(Shape transformation data)
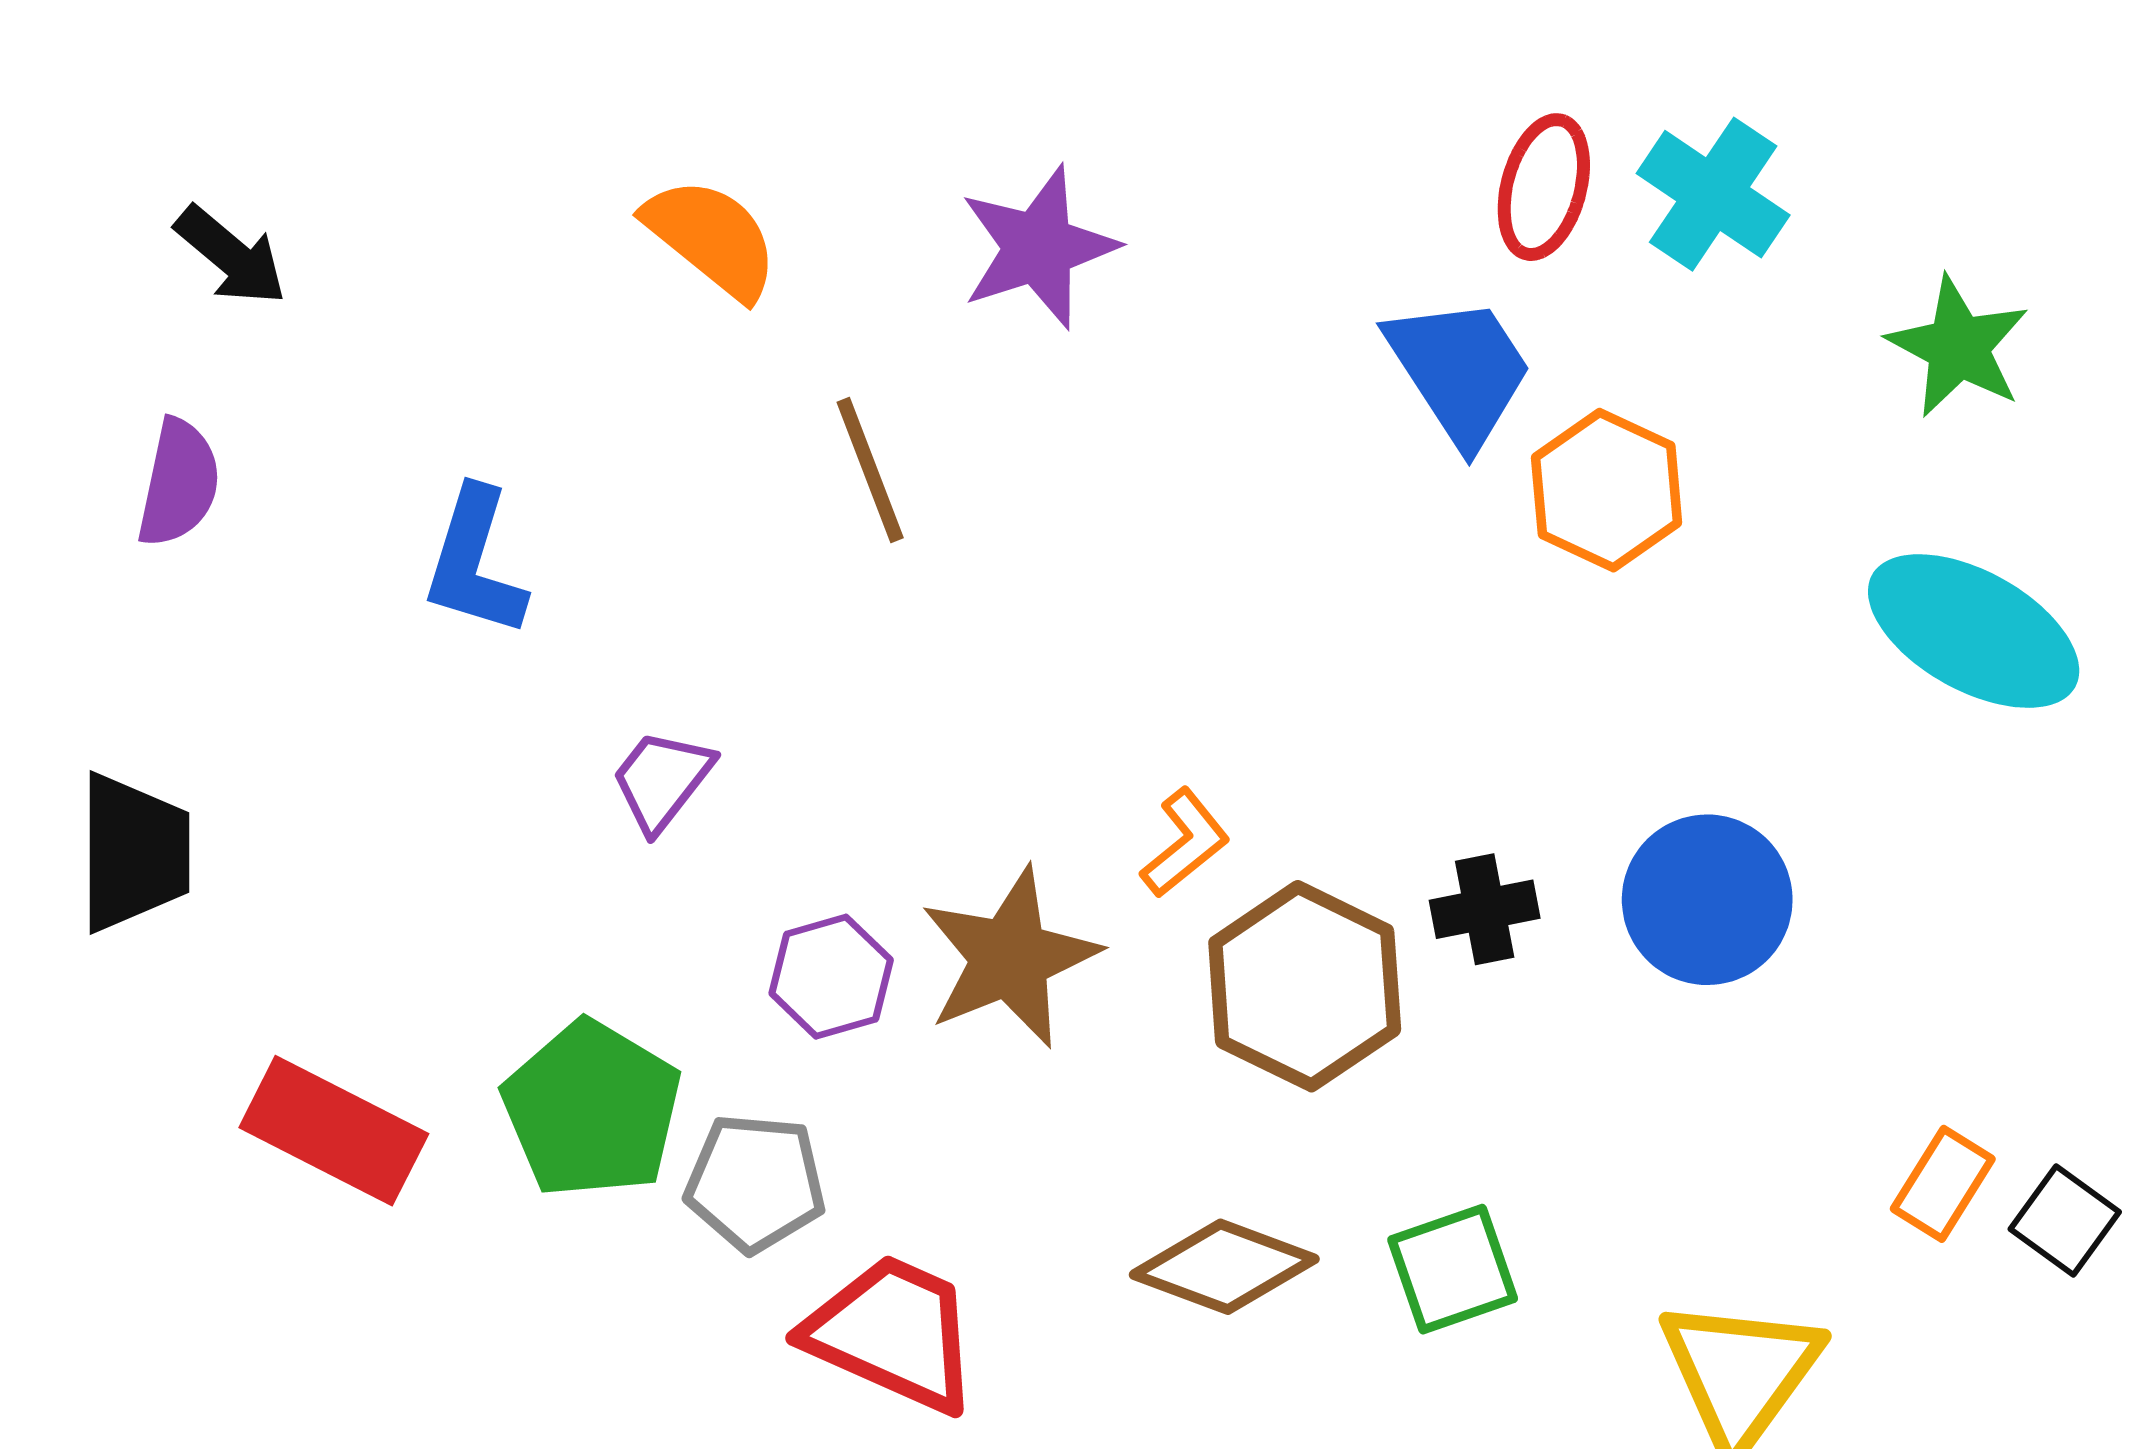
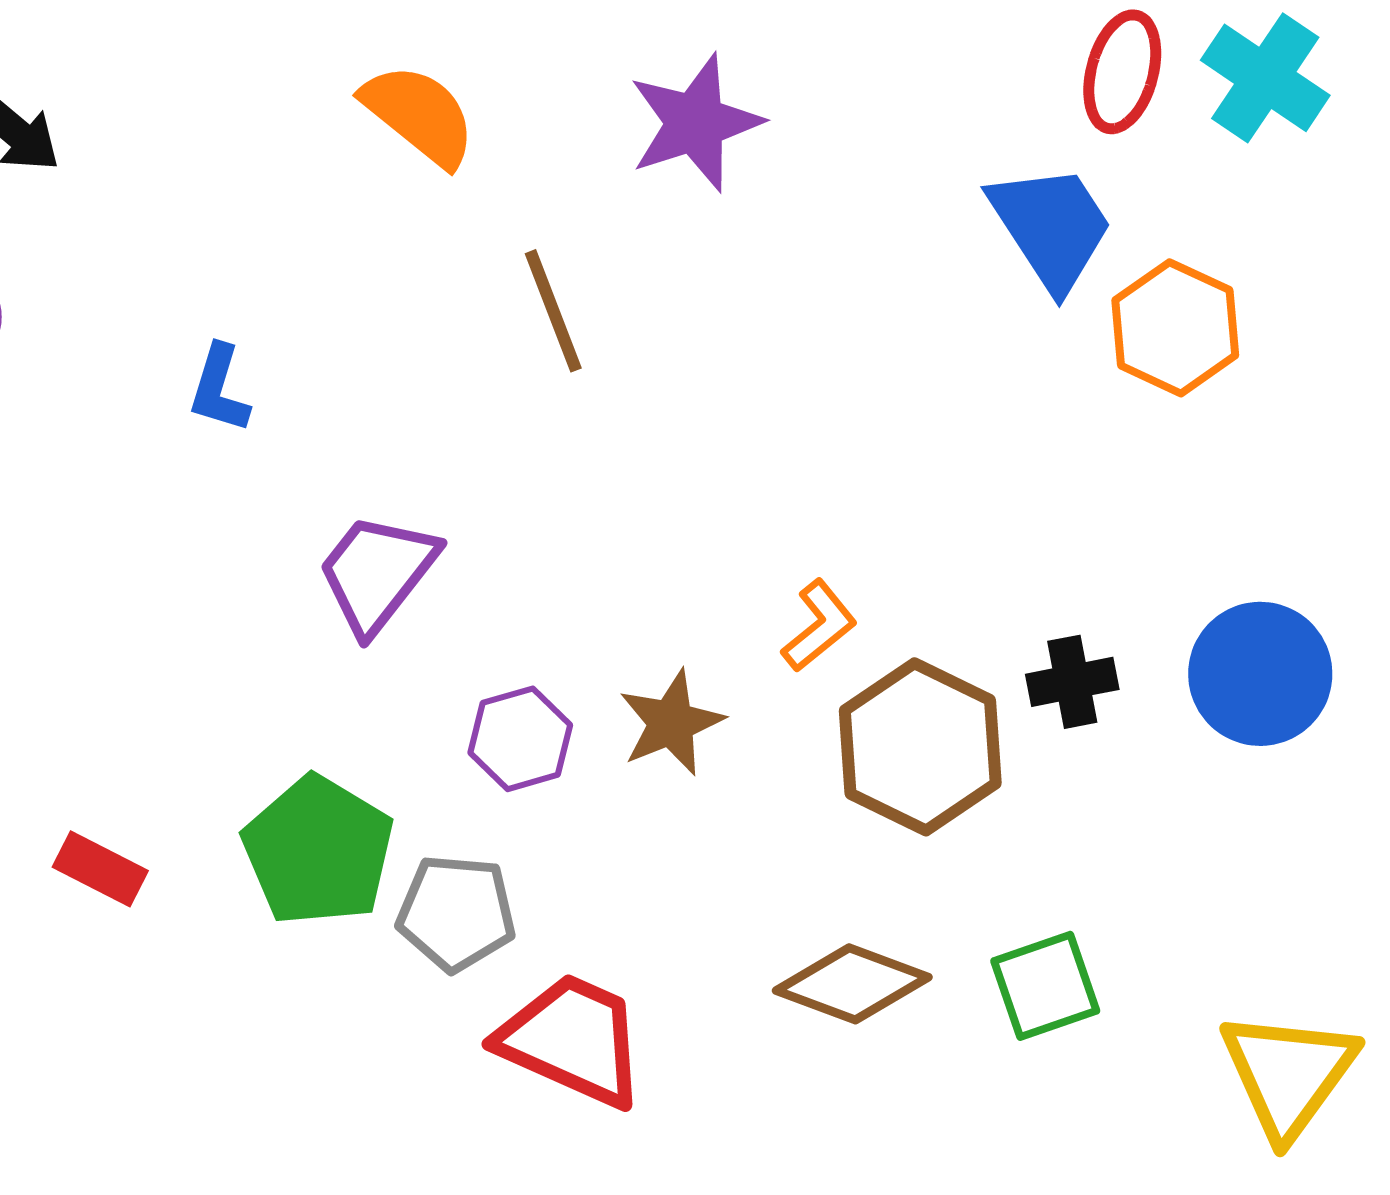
blue L-shape: (475, 562) -> (219, 389), size x0.7
purple trapezoid: (662, 780) -> (377, 573), size x1.4
brown star: (1010, 958) -> (671, 723), size x0.7
red rectangle: (334, 1131) -> (100, 869), size x0.6

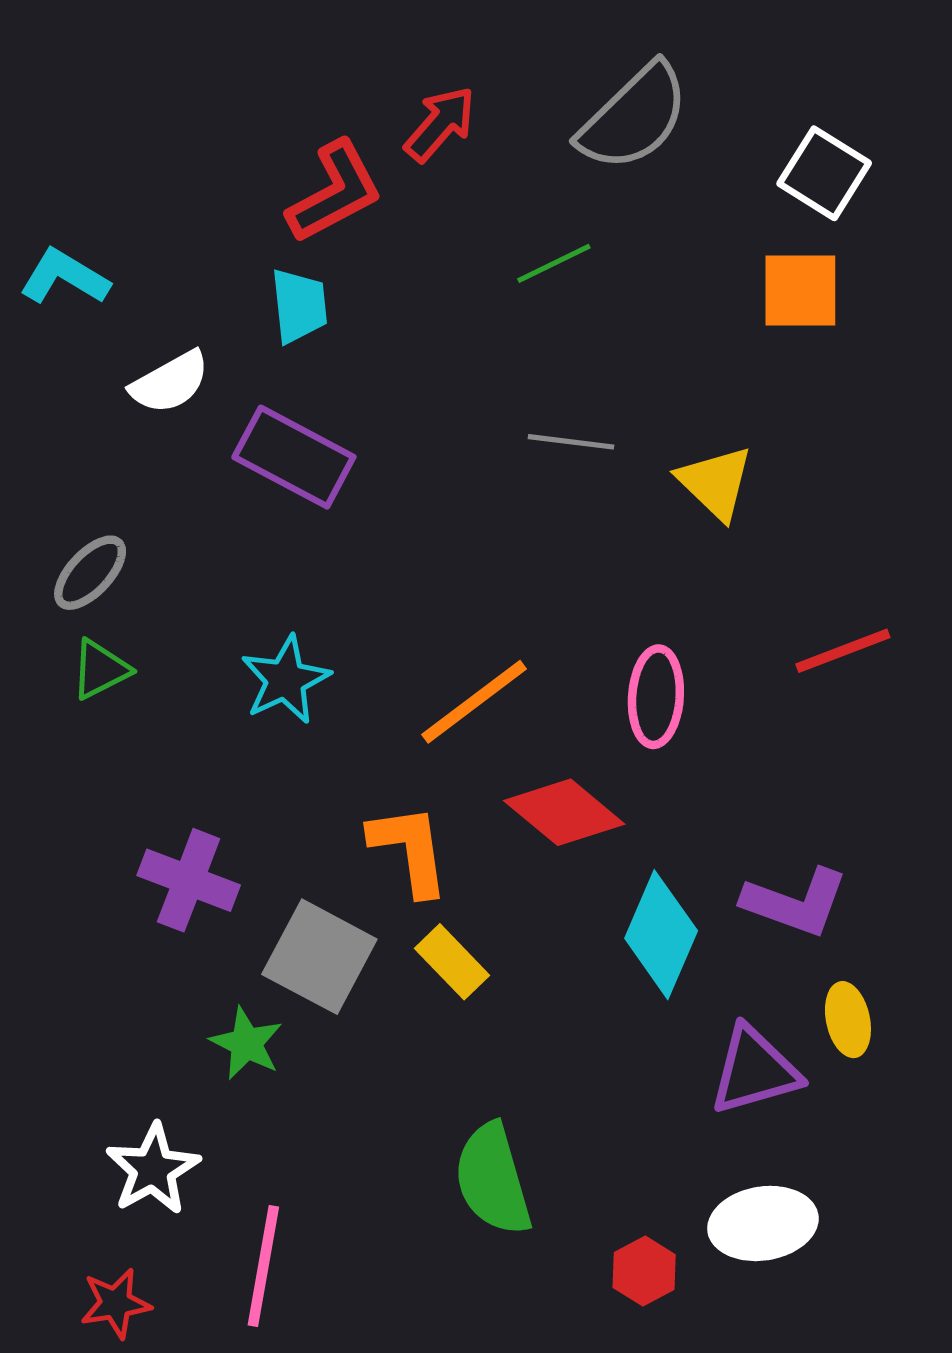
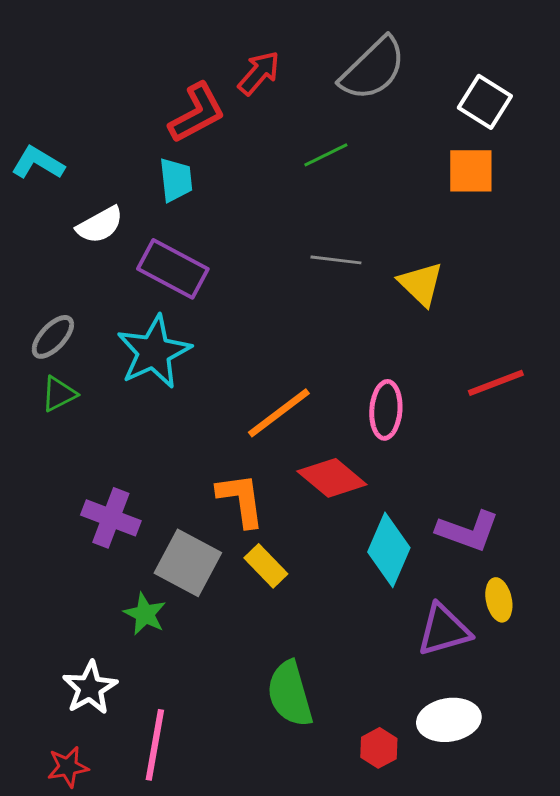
cyan star: (285, 680) -> (154, 352), moved, size x1.4

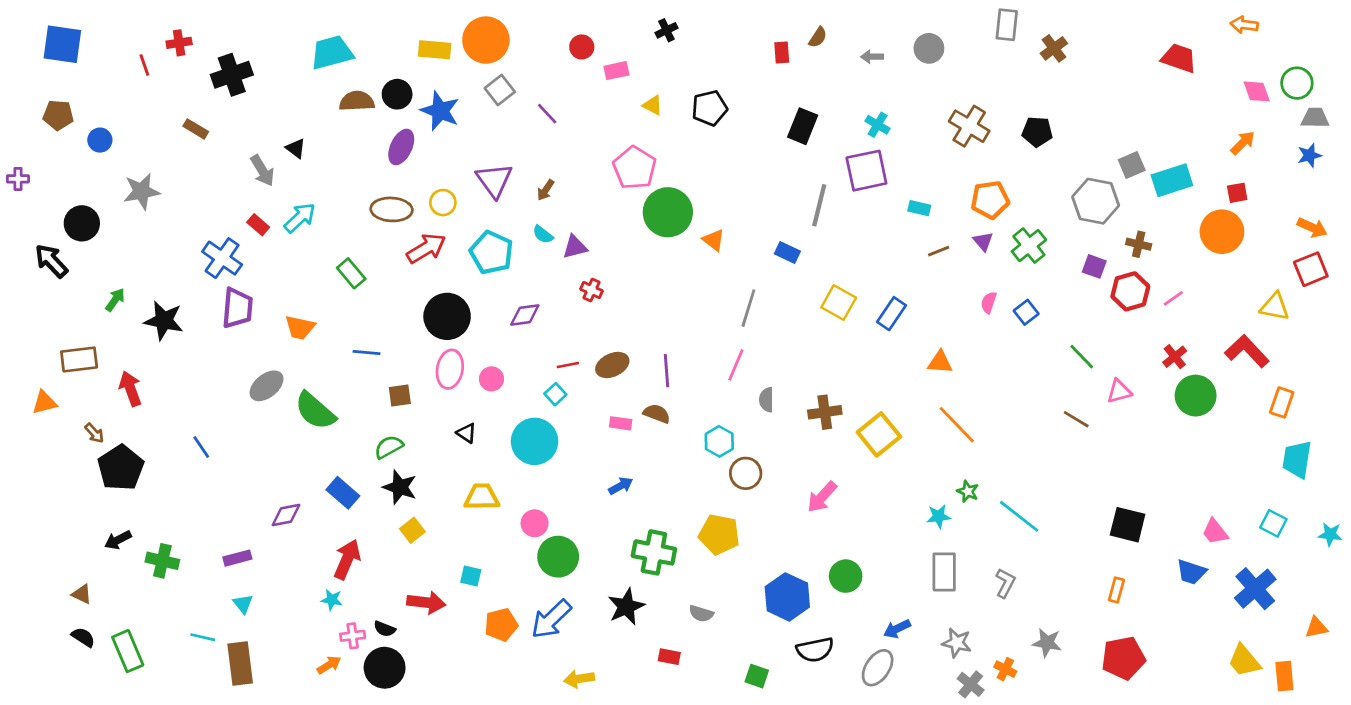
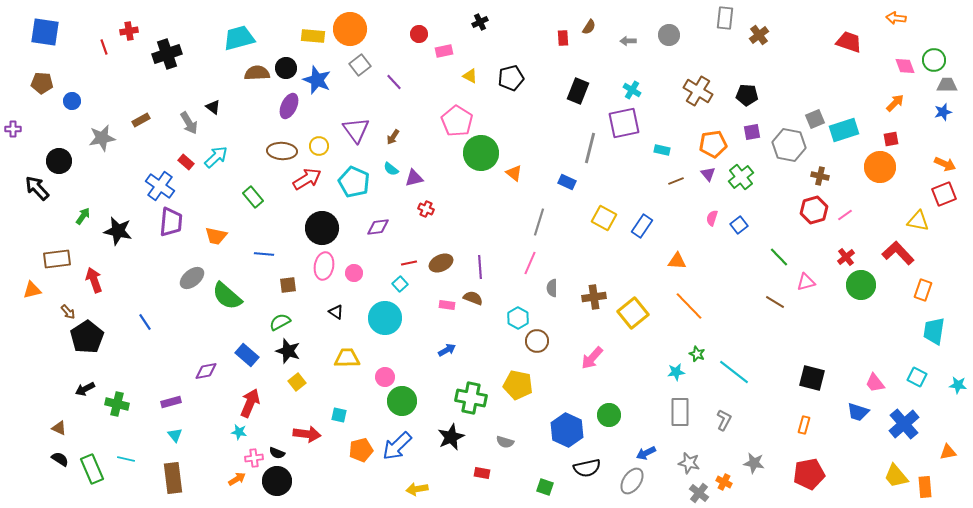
brown rectangle: (196, 129) -> (141, 120), moved, turned -60
purple square: (1094, 266) -> (752, 132), moved, turned -30
cyan line: (203, 637) -> (126, 459), moved

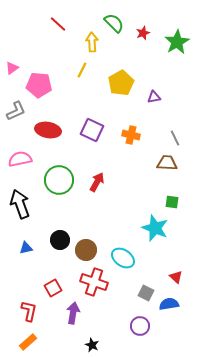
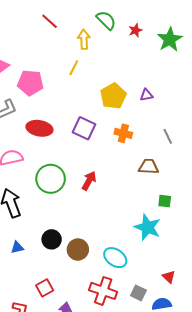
yellow pentagon: (121, 83) -> (113, 96), moved
brown trapezoid: (167, 163) -> (149, 167), moved
red cross: (94, 282) -> (103, 291), moved

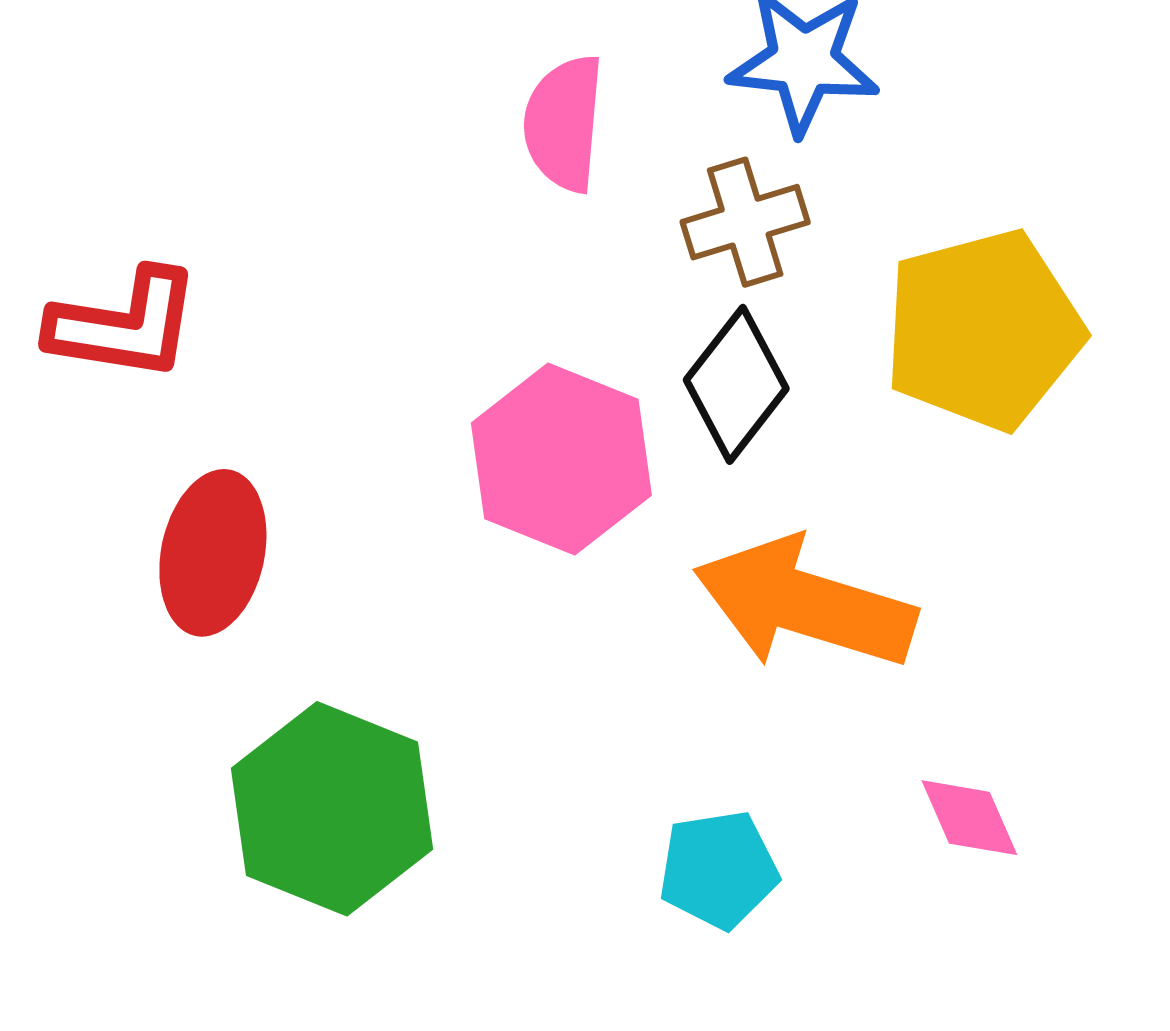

= EXERCISE REQUIREMENTS =
Pictures are to be dropped, and every record is to be copied exactly.

= RESPONSE BOX =
blue L-shape: (475, 562) -> (219, 389), size x0.7
purple trapezoid: (662, 780) -> (377, 573), size x1.4
brown star: (1010, 958) -> (671, 723), size x0.7
red rectangle: (334, 1131) -> (100, 869), size x0.6

cyan star: (285, 680) -> (154, 352), moved, size x1.4

brown rectangle: (196, 129) -> (141, 120), moved, turned -60
purple square: (1094, 266) -> (752, 132), moved, turned -30
cyan line: (203, 637) -> (126, 459), moved

yellow pentagon: (121, 83) -> (113, 96), moved
brown trapezoid: (167, 163) -> (149, 167), moved
red cross: (94, 282) -> (103, 291), moved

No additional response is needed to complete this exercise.